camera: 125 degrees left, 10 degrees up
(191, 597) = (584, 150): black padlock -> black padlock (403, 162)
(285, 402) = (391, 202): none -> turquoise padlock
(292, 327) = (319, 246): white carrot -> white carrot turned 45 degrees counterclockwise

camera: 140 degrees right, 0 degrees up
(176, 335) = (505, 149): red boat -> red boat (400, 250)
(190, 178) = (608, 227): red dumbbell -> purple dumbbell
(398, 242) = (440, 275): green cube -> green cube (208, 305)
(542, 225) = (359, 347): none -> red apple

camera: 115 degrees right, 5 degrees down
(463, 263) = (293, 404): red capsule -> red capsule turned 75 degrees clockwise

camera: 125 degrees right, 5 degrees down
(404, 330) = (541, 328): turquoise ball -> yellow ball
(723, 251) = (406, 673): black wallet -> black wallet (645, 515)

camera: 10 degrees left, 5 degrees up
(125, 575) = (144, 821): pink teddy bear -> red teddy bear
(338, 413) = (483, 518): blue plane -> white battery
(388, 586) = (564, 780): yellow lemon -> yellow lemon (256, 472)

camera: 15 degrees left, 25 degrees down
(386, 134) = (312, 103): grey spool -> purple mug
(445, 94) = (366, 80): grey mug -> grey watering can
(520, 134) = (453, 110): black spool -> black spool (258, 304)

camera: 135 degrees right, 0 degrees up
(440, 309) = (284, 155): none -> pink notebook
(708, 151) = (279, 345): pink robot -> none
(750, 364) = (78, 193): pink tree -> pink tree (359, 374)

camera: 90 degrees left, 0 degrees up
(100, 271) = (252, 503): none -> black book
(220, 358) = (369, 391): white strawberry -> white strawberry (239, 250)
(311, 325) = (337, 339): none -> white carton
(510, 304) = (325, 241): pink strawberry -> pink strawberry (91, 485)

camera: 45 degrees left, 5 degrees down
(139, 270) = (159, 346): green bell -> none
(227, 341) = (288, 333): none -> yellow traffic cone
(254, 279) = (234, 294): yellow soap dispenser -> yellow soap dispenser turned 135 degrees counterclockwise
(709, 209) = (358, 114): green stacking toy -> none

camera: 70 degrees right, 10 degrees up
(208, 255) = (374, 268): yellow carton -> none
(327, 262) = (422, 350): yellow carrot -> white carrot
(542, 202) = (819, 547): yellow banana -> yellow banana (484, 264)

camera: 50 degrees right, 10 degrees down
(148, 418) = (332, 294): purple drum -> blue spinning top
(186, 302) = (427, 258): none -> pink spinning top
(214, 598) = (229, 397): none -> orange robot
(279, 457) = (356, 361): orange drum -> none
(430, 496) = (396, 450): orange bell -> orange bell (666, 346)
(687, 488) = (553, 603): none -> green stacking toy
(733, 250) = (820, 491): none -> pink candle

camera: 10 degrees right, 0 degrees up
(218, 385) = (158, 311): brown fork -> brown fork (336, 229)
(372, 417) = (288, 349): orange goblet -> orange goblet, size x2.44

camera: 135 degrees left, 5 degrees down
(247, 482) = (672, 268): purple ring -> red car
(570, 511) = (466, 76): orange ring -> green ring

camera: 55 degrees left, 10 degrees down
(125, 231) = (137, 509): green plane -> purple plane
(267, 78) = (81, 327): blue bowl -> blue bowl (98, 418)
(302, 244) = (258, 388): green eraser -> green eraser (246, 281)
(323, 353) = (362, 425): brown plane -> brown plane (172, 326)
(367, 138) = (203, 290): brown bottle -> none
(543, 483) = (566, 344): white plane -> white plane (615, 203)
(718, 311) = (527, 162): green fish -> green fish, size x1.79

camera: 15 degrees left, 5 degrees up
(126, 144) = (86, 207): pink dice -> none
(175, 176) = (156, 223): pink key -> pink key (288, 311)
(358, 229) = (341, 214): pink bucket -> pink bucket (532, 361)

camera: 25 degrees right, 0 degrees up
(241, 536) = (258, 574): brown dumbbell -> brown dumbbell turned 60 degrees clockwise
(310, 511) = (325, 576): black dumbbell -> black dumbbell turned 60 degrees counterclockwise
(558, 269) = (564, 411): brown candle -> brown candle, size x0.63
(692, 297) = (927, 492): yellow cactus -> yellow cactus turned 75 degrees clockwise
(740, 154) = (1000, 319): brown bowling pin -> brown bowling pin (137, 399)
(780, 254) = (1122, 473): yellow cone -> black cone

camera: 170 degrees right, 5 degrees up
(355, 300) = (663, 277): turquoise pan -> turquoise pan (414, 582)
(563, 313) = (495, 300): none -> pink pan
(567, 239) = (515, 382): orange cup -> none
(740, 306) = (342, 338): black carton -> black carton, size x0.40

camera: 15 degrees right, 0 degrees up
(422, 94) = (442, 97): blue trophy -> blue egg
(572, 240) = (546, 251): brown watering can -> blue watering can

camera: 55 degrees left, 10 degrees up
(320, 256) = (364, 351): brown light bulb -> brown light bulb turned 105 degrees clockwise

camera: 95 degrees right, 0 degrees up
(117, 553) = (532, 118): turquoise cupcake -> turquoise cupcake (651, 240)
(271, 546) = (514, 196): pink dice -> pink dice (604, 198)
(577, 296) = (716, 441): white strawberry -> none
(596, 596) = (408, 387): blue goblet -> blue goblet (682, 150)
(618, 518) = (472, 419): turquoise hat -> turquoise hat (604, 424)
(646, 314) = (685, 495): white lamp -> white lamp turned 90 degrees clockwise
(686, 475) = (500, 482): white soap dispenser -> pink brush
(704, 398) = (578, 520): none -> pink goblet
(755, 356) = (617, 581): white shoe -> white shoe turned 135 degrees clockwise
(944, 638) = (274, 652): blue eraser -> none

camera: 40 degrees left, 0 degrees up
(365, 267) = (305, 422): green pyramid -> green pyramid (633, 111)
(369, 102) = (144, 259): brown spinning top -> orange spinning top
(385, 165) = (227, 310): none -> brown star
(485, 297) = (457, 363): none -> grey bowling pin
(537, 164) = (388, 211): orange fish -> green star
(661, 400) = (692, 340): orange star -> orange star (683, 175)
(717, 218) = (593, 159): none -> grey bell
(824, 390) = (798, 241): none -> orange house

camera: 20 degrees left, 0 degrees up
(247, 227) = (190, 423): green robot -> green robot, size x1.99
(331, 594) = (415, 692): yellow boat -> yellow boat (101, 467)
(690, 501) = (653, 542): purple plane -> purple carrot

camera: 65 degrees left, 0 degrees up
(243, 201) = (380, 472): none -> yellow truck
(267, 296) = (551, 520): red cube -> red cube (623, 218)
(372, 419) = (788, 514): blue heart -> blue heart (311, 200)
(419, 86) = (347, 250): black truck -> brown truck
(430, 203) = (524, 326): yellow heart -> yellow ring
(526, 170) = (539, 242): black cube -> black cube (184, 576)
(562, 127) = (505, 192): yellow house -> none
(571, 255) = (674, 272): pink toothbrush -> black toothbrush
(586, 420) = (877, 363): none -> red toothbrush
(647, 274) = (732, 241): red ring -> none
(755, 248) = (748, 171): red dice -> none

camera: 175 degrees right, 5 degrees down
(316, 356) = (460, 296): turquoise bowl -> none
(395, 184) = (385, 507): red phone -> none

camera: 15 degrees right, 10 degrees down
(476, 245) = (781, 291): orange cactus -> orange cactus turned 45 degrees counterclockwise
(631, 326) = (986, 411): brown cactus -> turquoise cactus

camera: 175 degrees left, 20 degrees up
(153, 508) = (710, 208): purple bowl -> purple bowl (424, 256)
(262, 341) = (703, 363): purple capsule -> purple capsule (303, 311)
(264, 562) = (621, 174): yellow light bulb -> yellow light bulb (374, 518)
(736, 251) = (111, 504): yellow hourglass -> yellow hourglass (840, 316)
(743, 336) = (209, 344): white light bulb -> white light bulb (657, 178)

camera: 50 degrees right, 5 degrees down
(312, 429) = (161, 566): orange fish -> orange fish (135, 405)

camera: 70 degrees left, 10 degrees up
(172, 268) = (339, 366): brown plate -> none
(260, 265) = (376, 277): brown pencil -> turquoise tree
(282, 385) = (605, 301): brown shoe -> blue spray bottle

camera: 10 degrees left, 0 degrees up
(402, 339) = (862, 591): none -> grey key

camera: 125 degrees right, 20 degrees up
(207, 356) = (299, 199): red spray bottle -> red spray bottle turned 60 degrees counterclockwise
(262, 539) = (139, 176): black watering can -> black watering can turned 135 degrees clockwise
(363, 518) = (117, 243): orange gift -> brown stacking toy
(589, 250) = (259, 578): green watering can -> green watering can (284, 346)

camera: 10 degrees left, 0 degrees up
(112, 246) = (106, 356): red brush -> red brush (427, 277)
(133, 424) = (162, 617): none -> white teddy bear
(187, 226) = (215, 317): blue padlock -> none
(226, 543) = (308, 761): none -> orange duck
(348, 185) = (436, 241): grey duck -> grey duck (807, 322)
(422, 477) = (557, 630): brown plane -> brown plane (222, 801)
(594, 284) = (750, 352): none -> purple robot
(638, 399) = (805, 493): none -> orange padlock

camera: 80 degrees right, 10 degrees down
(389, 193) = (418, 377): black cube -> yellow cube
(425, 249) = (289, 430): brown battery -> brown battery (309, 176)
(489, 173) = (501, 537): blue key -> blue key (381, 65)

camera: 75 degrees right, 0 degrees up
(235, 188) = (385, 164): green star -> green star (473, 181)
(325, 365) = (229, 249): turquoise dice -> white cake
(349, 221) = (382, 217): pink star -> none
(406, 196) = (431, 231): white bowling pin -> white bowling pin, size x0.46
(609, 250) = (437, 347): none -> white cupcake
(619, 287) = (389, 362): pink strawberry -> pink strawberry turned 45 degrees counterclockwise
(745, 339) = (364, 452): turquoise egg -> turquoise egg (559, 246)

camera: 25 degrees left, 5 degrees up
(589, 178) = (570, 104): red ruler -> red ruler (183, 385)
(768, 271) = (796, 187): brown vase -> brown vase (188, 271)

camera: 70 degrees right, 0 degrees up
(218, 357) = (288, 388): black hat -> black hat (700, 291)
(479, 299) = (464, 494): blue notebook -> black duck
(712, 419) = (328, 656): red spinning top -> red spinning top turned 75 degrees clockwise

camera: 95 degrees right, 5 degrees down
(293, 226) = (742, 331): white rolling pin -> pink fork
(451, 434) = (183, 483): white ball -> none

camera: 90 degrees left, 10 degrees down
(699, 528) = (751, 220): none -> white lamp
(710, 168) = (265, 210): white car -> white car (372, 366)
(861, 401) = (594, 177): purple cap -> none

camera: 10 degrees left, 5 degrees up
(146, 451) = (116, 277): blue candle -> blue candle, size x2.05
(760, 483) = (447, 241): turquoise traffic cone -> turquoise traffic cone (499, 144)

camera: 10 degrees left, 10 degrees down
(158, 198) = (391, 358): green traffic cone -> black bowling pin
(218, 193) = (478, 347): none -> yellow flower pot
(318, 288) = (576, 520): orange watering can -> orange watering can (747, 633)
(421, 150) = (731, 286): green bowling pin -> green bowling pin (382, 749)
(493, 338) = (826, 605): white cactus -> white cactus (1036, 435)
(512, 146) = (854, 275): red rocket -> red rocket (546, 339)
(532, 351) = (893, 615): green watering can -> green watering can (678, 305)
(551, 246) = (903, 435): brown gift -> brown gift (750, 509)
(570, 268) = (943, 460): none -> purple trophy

◆ ◆ ◆

## What to produce
Reproduce the lines of the entries above from the one with "camera: 140 degrees right, 0 degrees up" to the one with "(708, 151) = (279, 345): pink robot -> none", both included, exactly and without any other line.

## Answer space
camera: 140 degrees right, 0 degrees up
(176, 335) = (505, 149): red boat -> red boat (400, 250)
(190, 178) = (608, 227): red dumbbell -> purple dumbbell
(398, 242) = (440, 275): green cube -> green cube (208, 305)
(542, 225) = (359, 347): none -> red apple

camera: 115 degrees right, 5 degrees down
(463, 263) = (293, 404): red capsule -> red capsule turned 75 degrees clockwise

camera: 125 degrees right, 5 degrees down
(404, 330) = (541, 328): turquoise ball -> yellow ball
(723, 251) = (406, 673): black wallet -> black wallet (645, 515)

camera: 10 degrees left, 5 degrees up
(125, 575) = (144, 821): pink teddy bear -> red teddy bear
(338, 413) = (483, 518): blue plane -> white battery
(388, 586) = (564, 780): yellow lemon -> yellow lemon (256, 472)

camera: 15 degrees left, 25 degrees down
(386, 134) = (312, 103): grey spool -> purple mug
(445, 94) = (366, 80): grey mug -> grey watering can
(520, 134) = (453, 110): black spool -> black spool (258, 304)

camera: 135 degrees right, 0 degrees up
(440, 309) = (284, 155): none -> pink notebook
(708, 151) = (279, 345): pink robot -> none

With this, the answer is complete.